In the material below, find the line with "brown brick B9 level" and the line with "none -> blue brick E15:F15 level 2". Output exactly those two lines and all lines between them, leaving out pictures.

== Data shown ==
* * * *

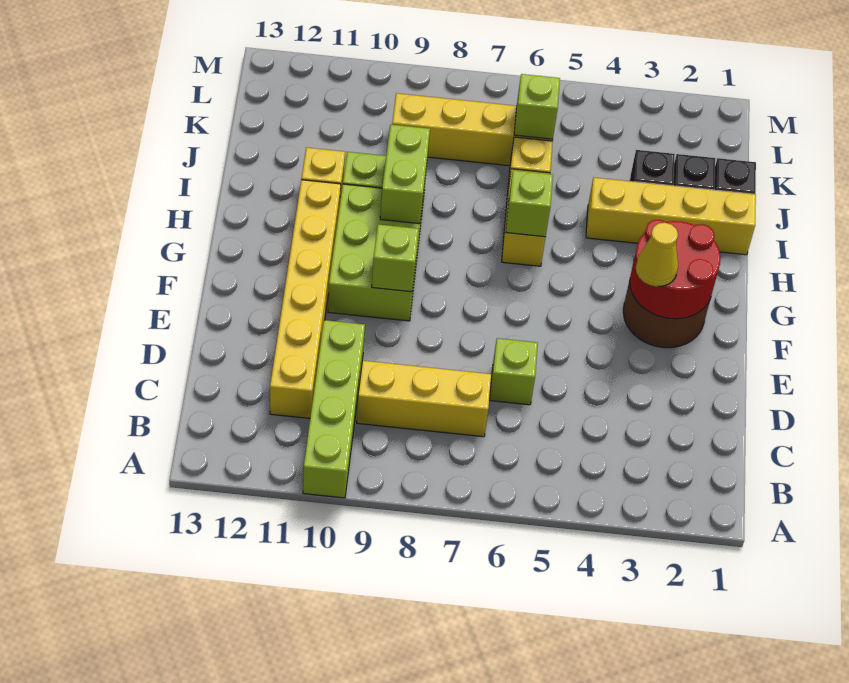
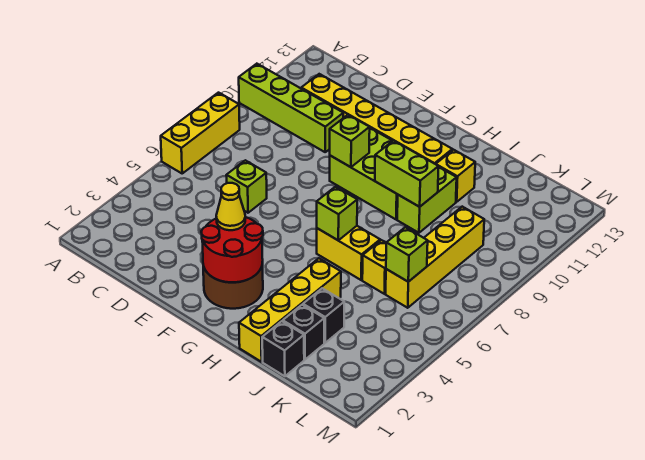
yellow brick C7:C9 level 1 -> yellow brick A6:A8 level 1

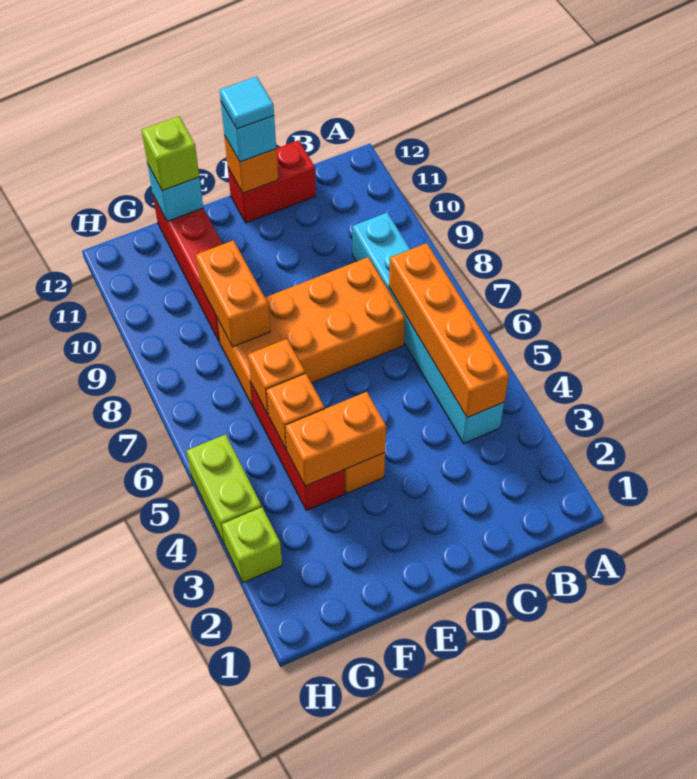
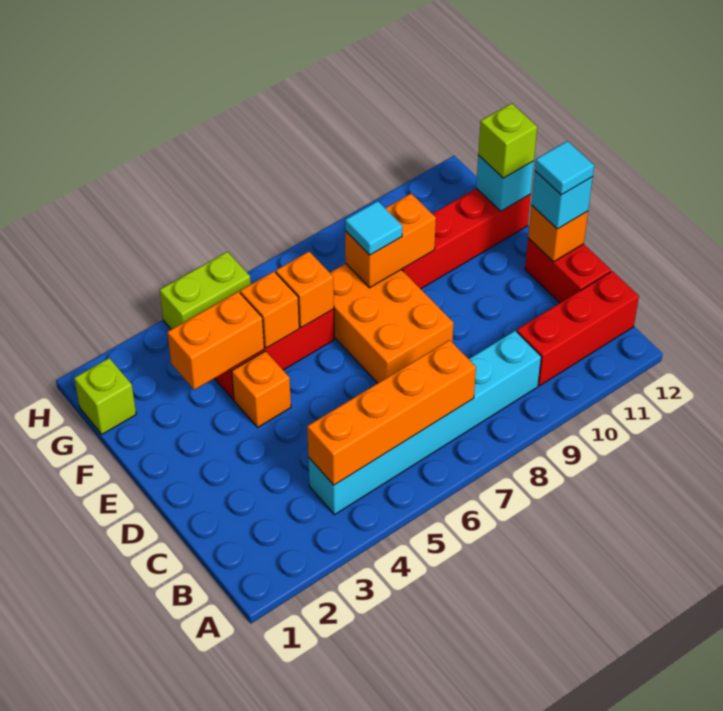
none -> red brick B10:B12 level 1
orange brick C7:F8 level 1 -> orange brick D7:F8 level 1
orange brick E4:F4 level 2 -> orange brick F3:F4 level 2
none -> cyan tile F8 level 3
lime brick H3 level 1 -> lime brick G1 level 1

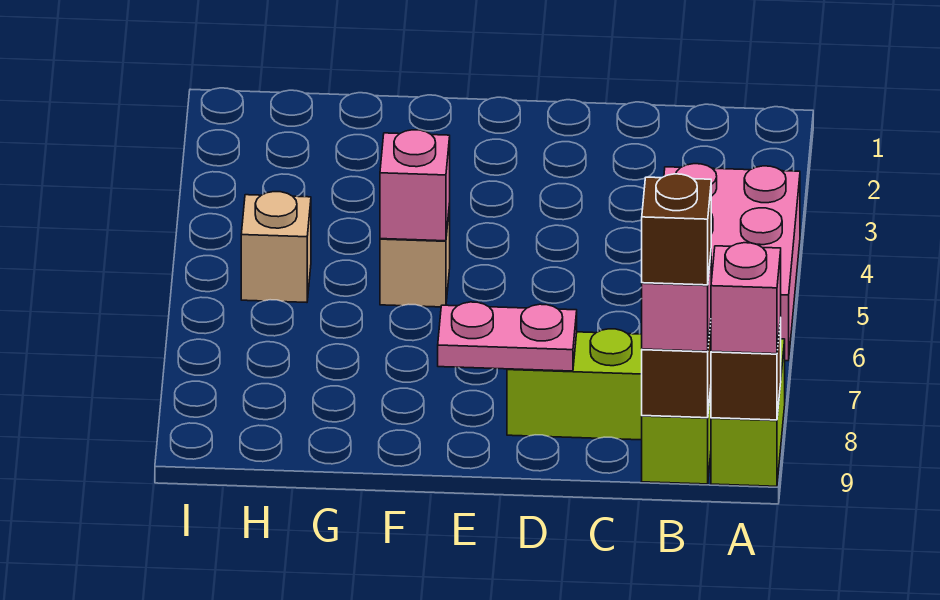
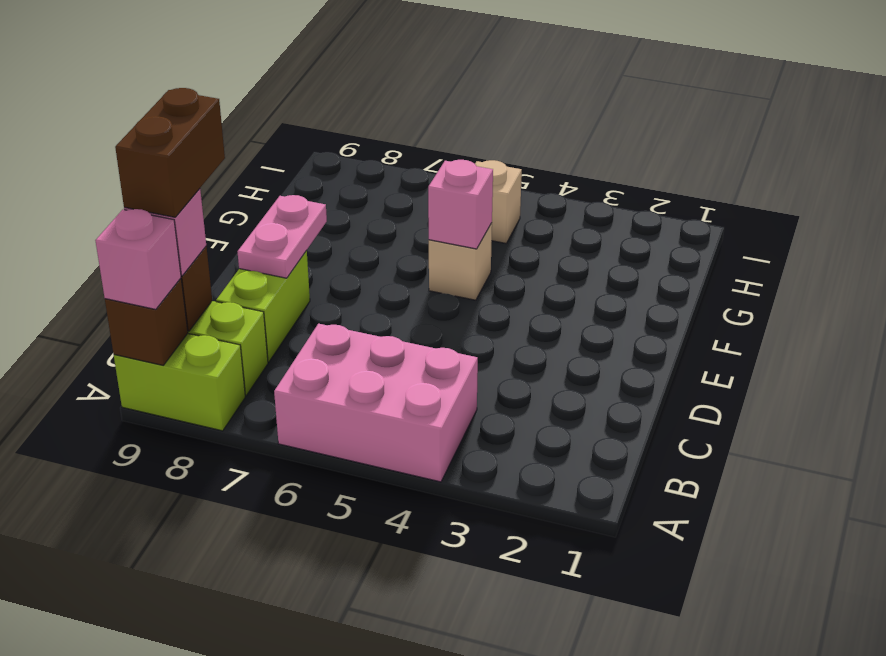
brown brick B9 level 4 -> brown brick B9:C9 level 4

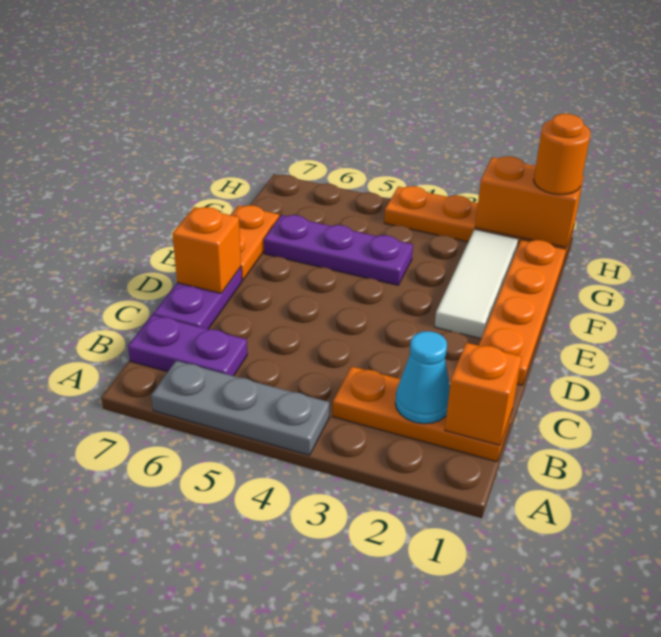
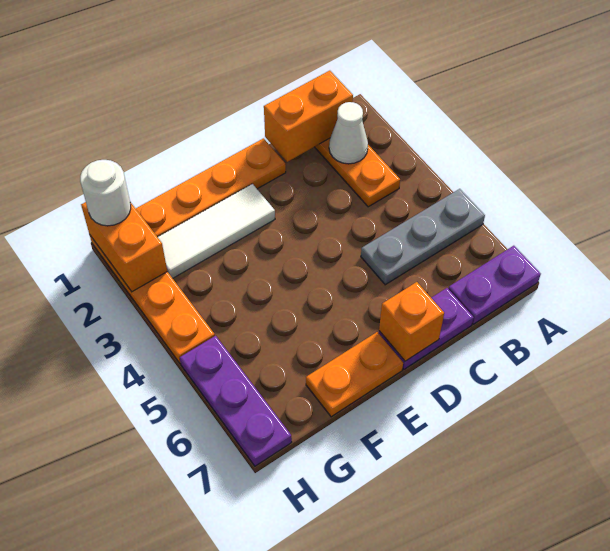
grey plate A4:A6 level 1 -> grey plate A5:C5 level 1
orange brick B1 level 2 -> orange brick B1:C1 level 2
cyan cone B2 level 2 -> white cone B2 level 2
purple plate B6:B7 level 1 -> purple plate A7:B7 level 1
purple plate F4:F6 level 1 -> purple plate H5:H7 level 1
orange round brick H1 level 3 -> white round brick H1 level 3

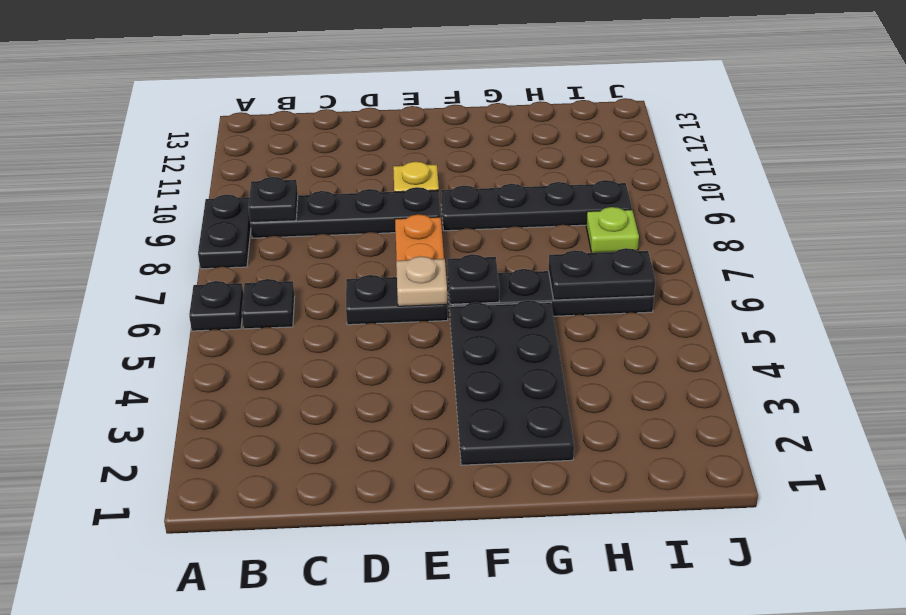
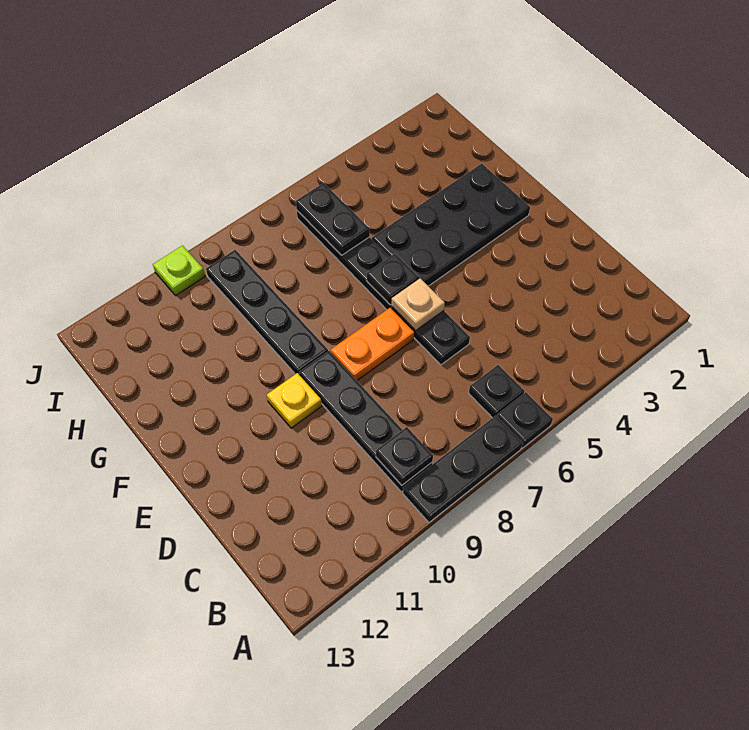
black plate A8:A9 level 1 -> black plate A7:A9 level 1
lime plate I8 level 1 -> lime plate J10 level 1

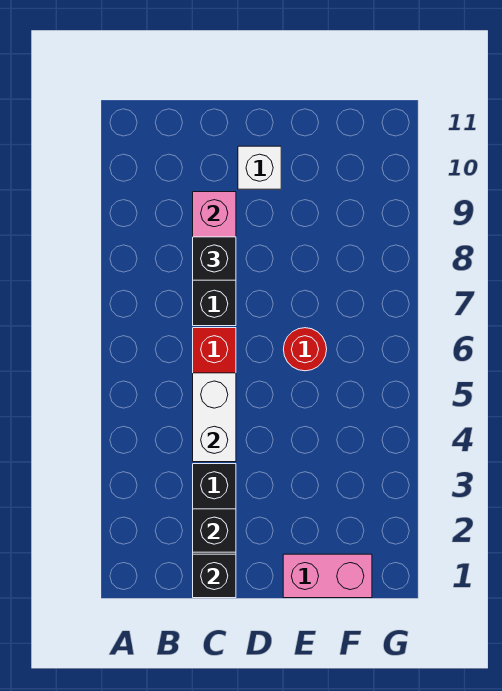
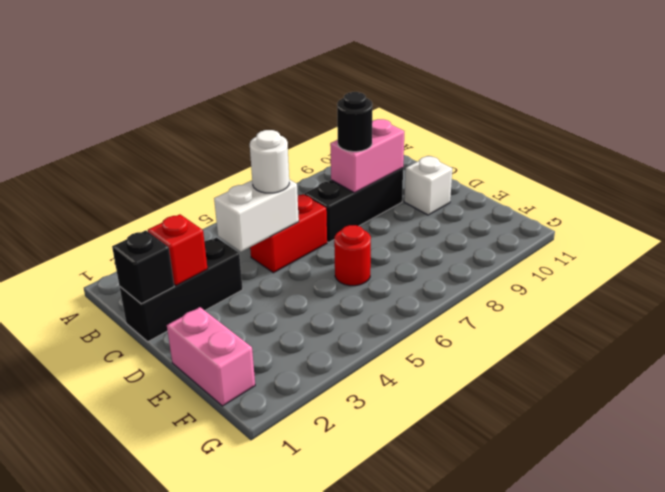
black brick C2 level 2 -> red brick C2 level 2
none -> white round brick C5 level 3
black brick C8 level 3 -> black round brick C8 level 3

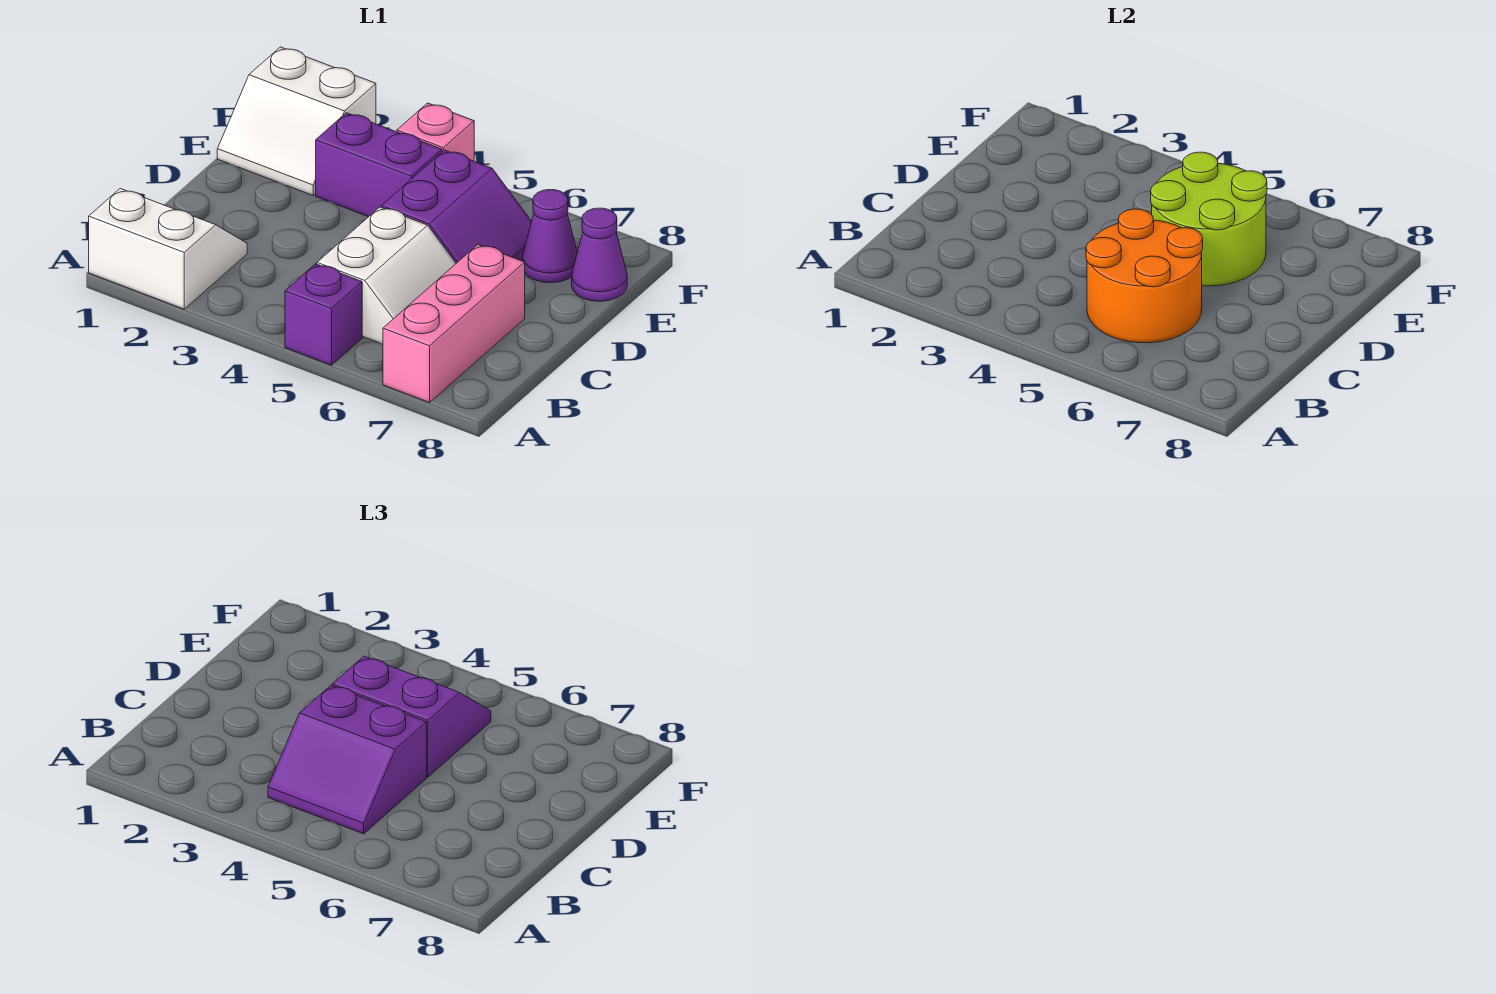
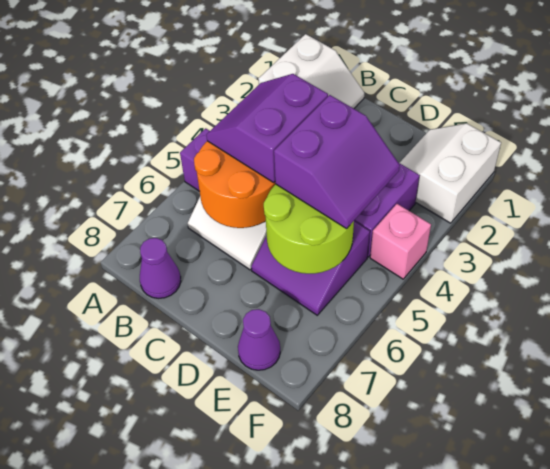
pink brick A7:C7 level 1 -> none
purple cone E7 level 1 -> purple cone B8 level 1

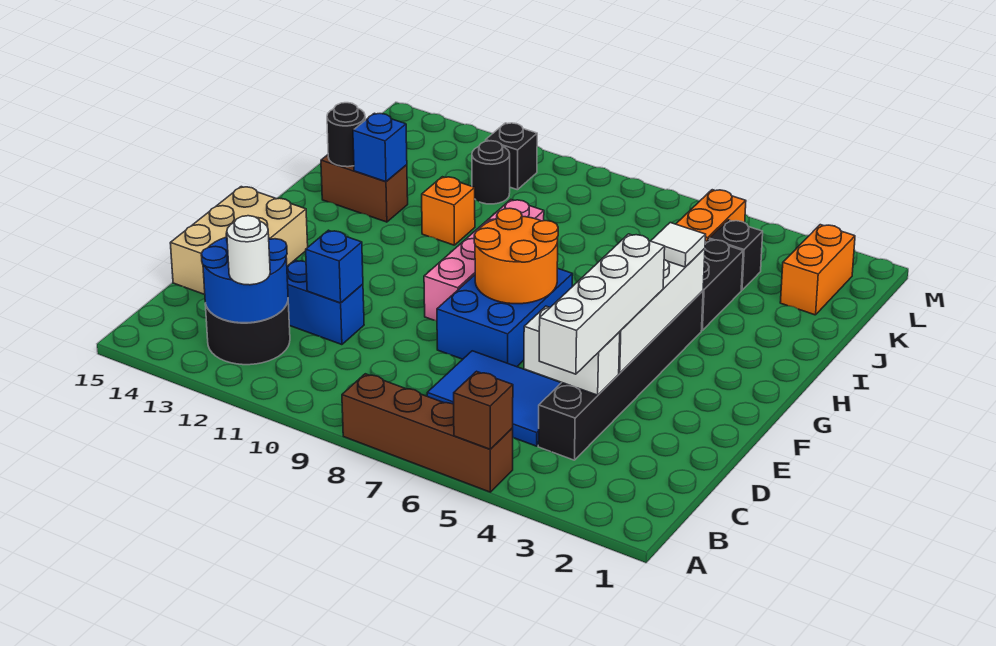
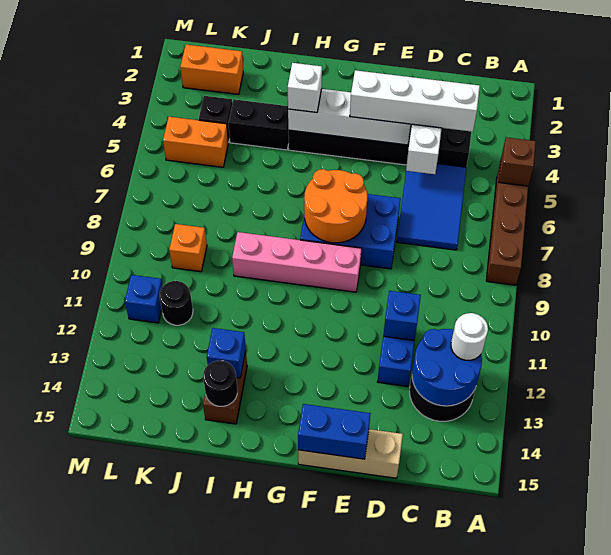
tan brick D14:F15 level 1 -> tan brick D15:F15 level 1
none -> blue brick E15:F15 level 2
white tile H4 level 3 -> white brick H4 level 3
orange brick I11 level 1 -> orange brick K9 level 1
black brick L11 level 1 -> blue brick L11 level 1

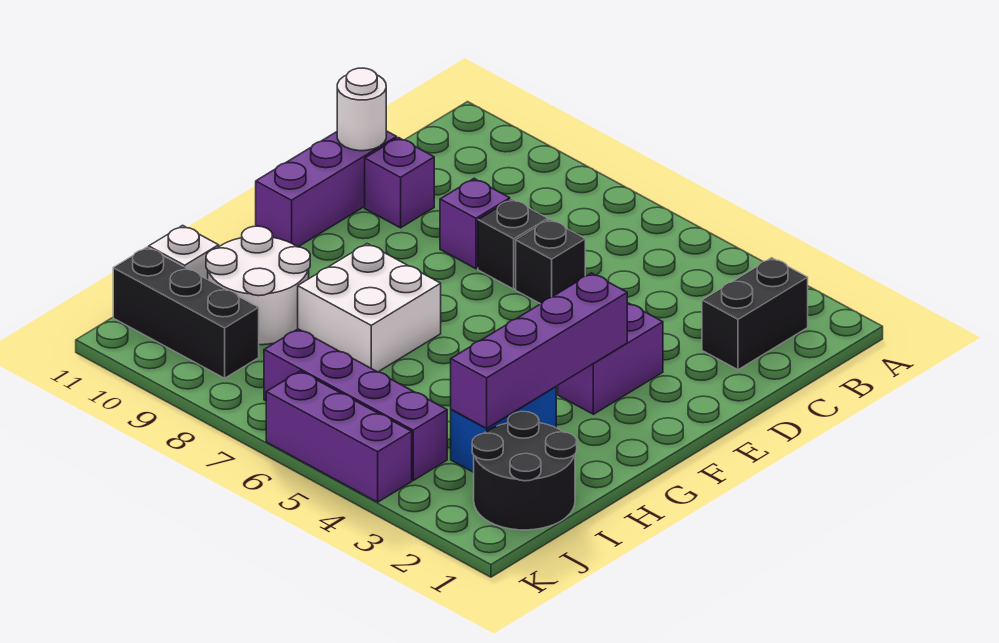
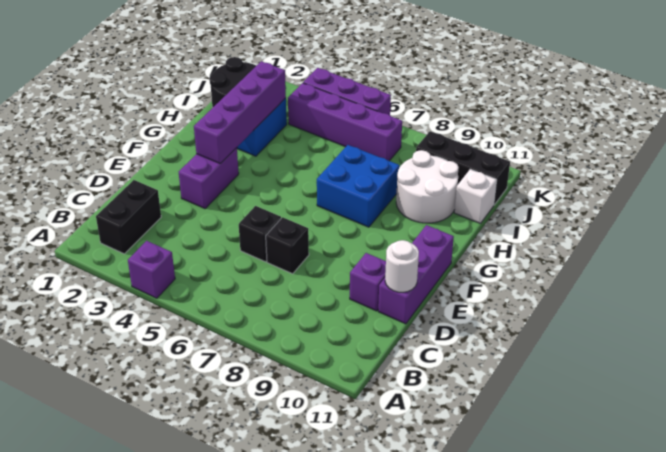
purple brick D8 level 1 -> purple brick A4 level 1
white brick G7:H8 level 1 -> blue brick G7:H8 level 1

* * * *

== Result of the exercise ==
brown brick B9 level 4 -> brown brick B9:C9 level 4

grey plate A4:A6 level 1 -> grey plate A5:C5 level 1
orange brick B1 level 2 -> orange brick B1:C1 level 2
cyan cone B2 level 2 -> white cone B2 level 2
purple plate B6:B7 level 1 -> purple plate A7:B7 level 1
purple plate F4:F6 level 1 -> purple plate H5:H7 level 1
orange round brick H1 level 3 -> white round brick H1 level 3

black plate A8:A9 level 1 -> black plate A7:A9 level 1
lime plate I8 level 1 -> lime plate J10 level 1

black brick C2 level 2 -> red brick C2 level 2
none -> white round brick C5 level 3
black brick C8 level 3 -> black round brick C8 level 3

pink brick A7:C7 level 1 -> none
purple cone E7 level 1 -> purple cone B8 level 1

tan brick D14:F15 level 1 -> tan brick D15:F15 level 1
none -> blue brick E15:F15 level 2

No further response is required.